▸ TASK TO COMPLETE: Please return every line in the entries below with the word "orange" in it.

▸ DATA PROVIDED:
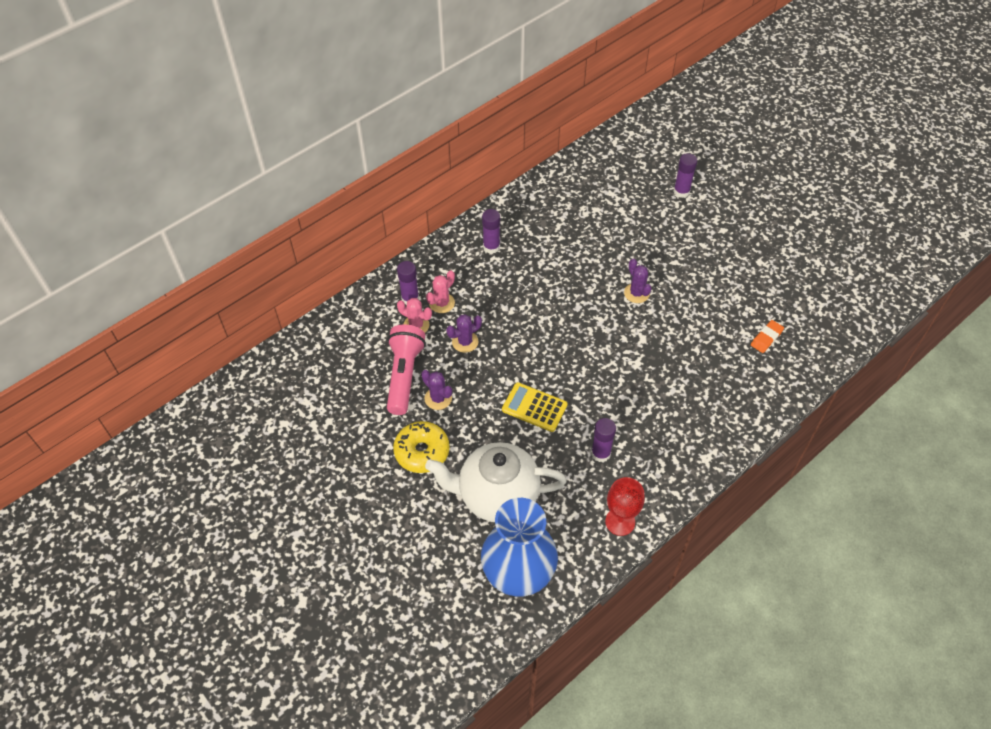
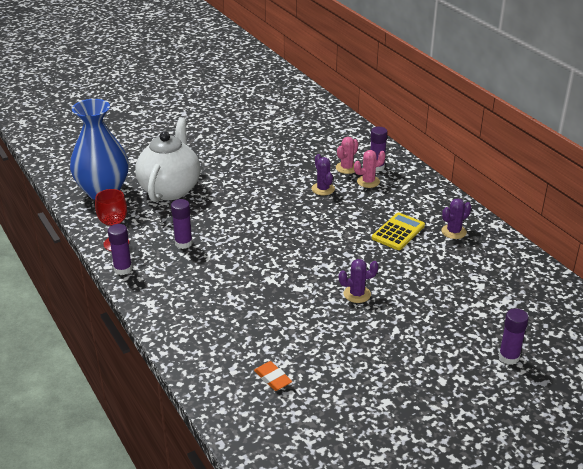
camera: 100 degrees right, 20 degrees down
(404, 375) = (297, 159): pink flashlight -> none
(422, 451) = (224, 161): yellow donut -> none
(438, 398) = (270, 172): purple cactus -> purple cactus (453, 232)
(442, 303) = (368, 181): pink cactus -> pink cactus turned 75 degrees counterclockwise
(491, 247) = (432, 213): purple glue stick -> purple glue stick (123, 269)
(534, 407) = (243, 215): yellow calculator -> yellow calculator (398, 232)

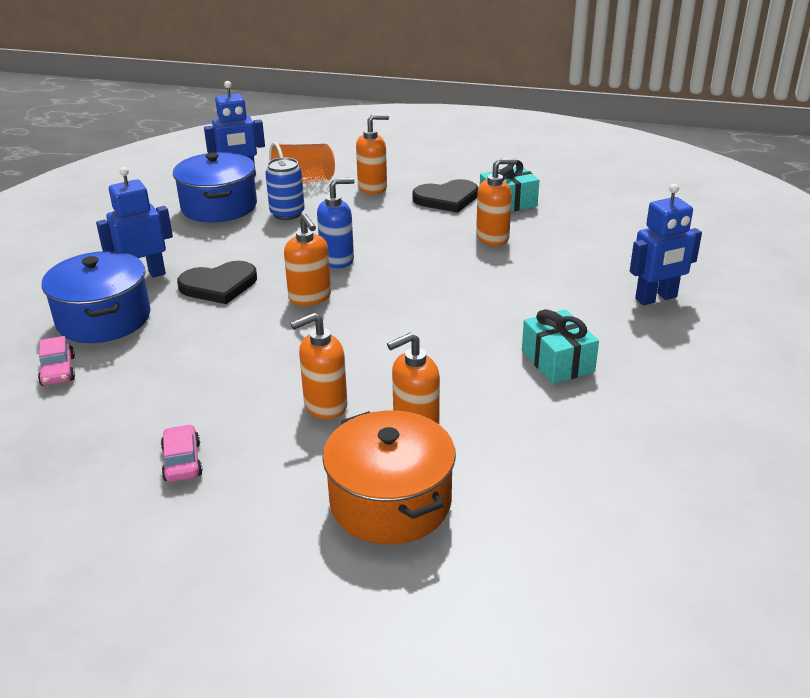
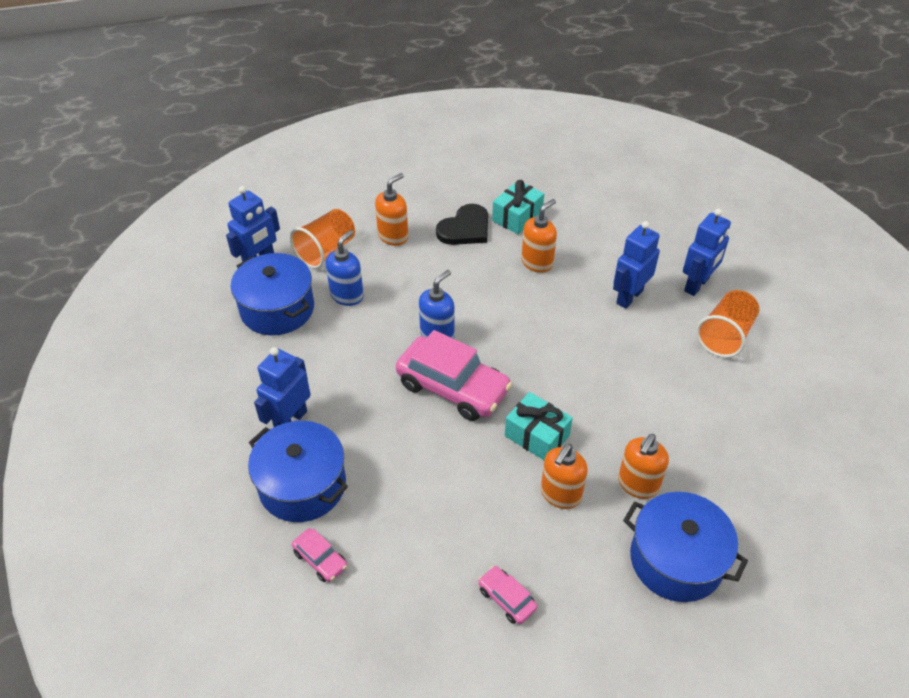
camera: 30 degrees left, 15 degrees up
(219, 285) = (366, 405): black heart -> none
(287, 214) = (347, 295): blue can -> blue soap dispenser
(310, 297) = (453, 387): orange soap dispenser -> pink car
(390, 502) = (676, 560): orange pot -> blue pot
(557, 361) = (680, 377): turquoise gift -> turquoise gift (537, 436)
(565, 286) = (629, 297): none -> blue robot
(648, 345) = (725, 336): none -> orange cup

▸ SOLUTION TO THE EXERCISE:
(310, 297) = (453, 387): orange soap dispenser -> pink car
(390, 502) = (676, 560): orange pot -> blue pot
(648, 345) = (725, 336): none -> orange cup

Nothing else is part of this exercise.